[TASK INSTRUCTIONS] The string "pink" may appear in lines of the entries below. Report how many lines hold it, with only the number.

[DATA SHOWN]
⁂

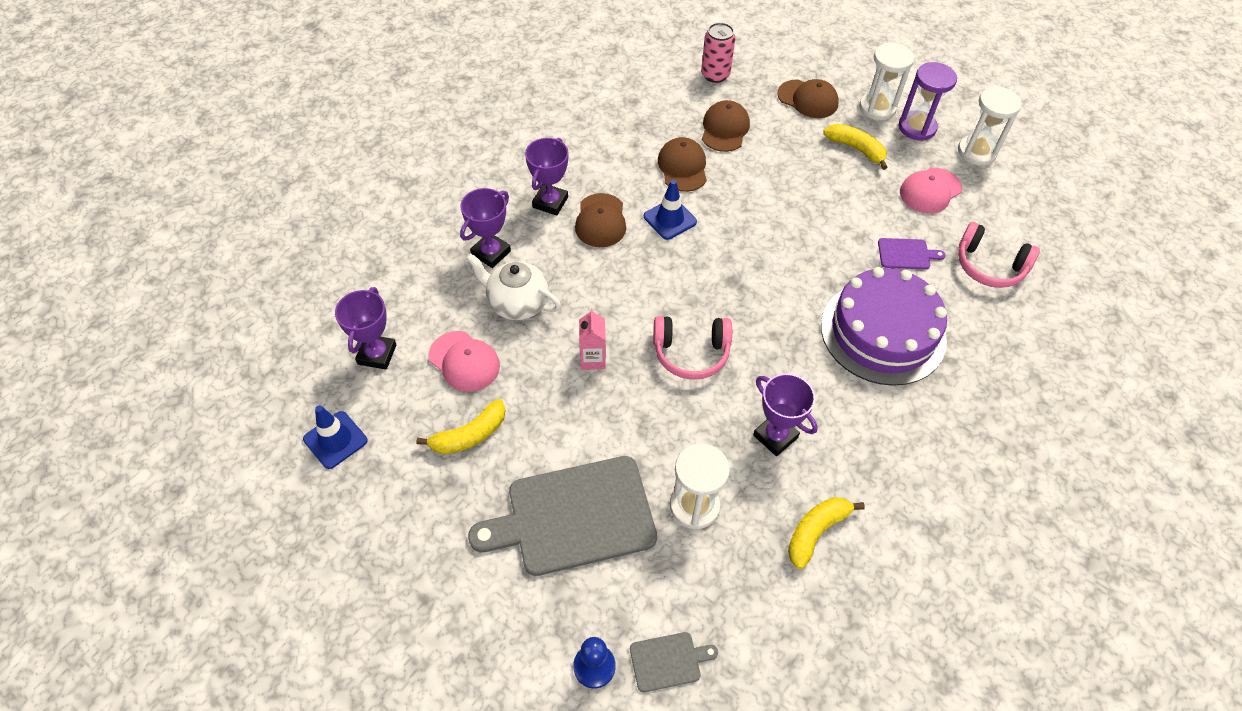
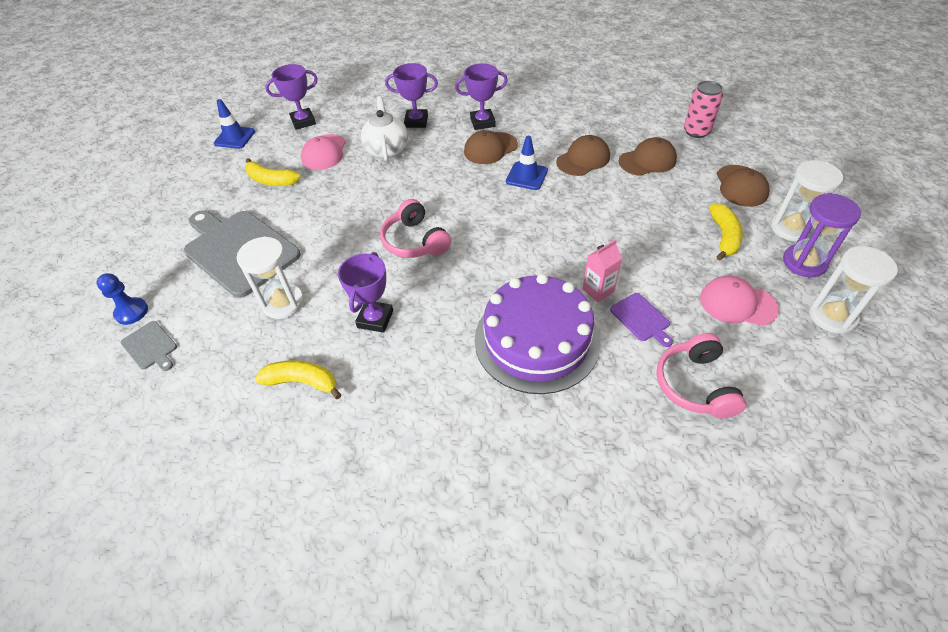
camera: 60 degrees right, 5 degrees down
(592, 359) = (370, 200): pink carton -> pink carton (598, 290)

⁂

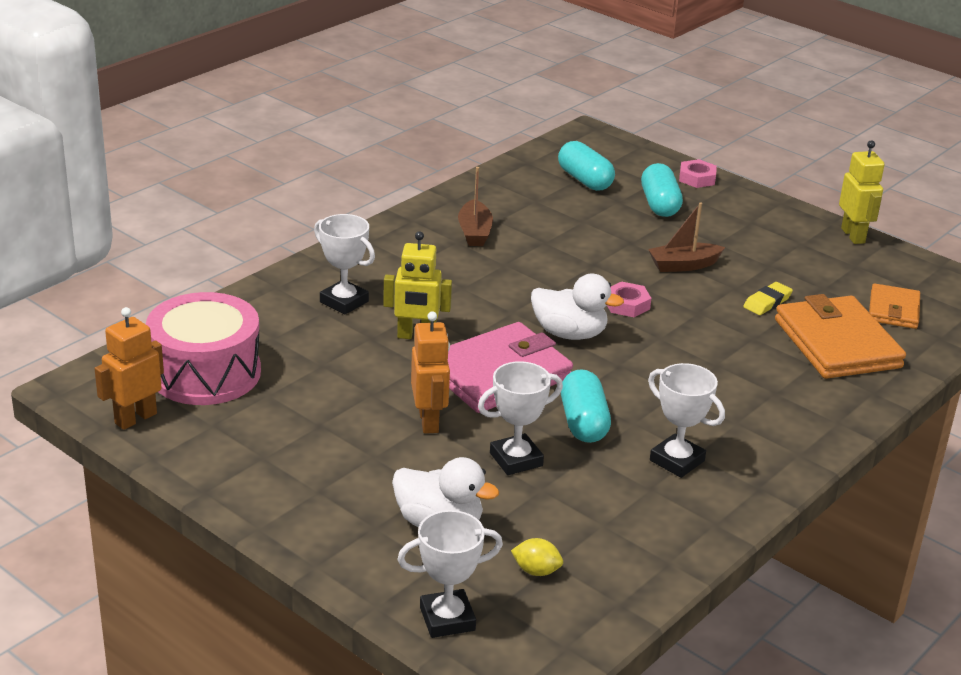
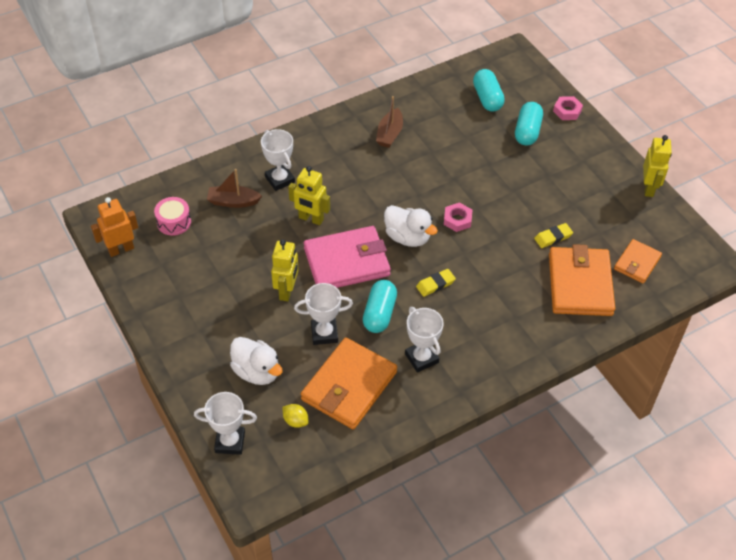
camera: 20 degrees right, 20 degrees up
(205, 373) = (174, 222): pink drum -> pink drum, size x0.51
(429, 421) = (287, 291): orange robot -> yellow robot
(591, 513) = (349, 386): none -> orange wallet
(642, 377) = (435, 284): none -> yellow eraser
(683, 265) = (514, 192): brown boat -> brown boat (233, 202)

⁂

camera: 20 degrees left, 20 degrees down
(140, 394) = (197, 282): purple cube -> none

⁂

[ANSWER SPACE] 2